> _Task description_
The lines needed are those from the start of the records through the line holding "camera: 75 degrees left, 0 degrees up", each copied exactly.

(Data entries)
◆ ◆ ◆ ◆ ◆
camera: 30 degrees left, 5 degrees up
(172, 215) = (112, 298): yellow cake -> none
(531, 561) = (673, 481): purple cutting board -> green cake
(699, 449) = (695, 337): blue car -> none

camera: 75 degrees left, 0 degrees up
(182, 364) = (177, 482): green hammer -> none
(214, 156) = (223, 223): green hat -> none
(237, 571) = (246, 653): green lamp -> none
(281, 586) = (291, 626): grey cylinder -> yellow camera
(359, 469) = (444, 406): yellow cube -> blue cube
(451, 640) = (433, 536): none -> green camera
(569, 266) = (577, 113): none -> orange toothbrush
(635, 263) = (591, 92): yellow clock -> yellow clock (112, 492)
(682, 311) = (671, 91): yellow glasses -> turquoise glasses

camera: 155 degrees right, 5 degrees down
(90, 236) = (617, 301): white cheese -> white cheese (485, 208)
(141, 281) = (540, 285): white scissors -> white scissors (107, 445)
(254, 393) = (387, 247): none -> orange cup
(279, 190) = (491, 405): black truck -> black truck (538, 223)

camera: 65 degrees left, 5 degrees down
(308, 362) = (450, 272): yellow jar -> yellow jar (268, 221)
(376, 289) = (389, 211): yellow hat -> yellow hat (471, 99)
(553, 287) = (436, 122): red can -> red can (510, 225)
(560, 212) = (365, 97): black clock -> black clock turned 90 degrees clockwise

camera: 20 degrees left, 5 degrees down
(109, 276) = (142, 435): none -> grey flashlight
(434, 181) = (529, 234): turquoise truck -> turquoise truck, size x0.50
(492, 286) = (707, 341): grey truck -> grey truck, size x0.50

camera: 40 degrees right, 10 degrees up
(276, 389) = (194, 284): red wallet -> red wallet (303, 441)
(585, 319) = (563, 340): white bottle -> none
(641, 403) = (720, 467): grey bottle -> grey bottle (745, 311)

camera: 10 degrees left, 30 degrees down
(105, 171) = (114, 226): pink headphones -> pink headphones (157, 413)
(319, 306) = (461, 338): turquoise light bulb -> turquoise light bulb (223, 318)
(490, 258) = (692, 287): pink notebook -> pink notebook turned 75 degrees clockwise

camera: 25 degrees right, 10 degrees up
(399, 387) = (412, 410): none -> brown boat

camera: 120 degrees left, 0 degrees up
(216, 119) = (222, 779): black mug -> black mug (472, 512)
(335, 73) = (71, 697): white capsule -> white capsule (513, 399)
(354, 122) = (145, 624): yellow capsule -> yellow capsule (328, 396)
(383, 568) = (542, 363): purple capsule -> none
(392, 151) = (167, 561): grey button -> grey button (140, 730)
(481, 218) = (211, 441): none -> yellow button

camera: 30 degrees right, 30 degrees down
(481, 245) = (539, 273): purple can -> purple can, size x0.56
◆ ◆ ◆ ◆ ◆
> _Response to this exercise_
camera: 30 degrees left, 5 degrees up
(172, 215) = (112, 298): yellow cake -> none
(531, 561) = (673, 481): purple cutting board -> green cake
(699, 449) = (695, 337): blue car -> none

camera: 75 degrees left, 0 degrees up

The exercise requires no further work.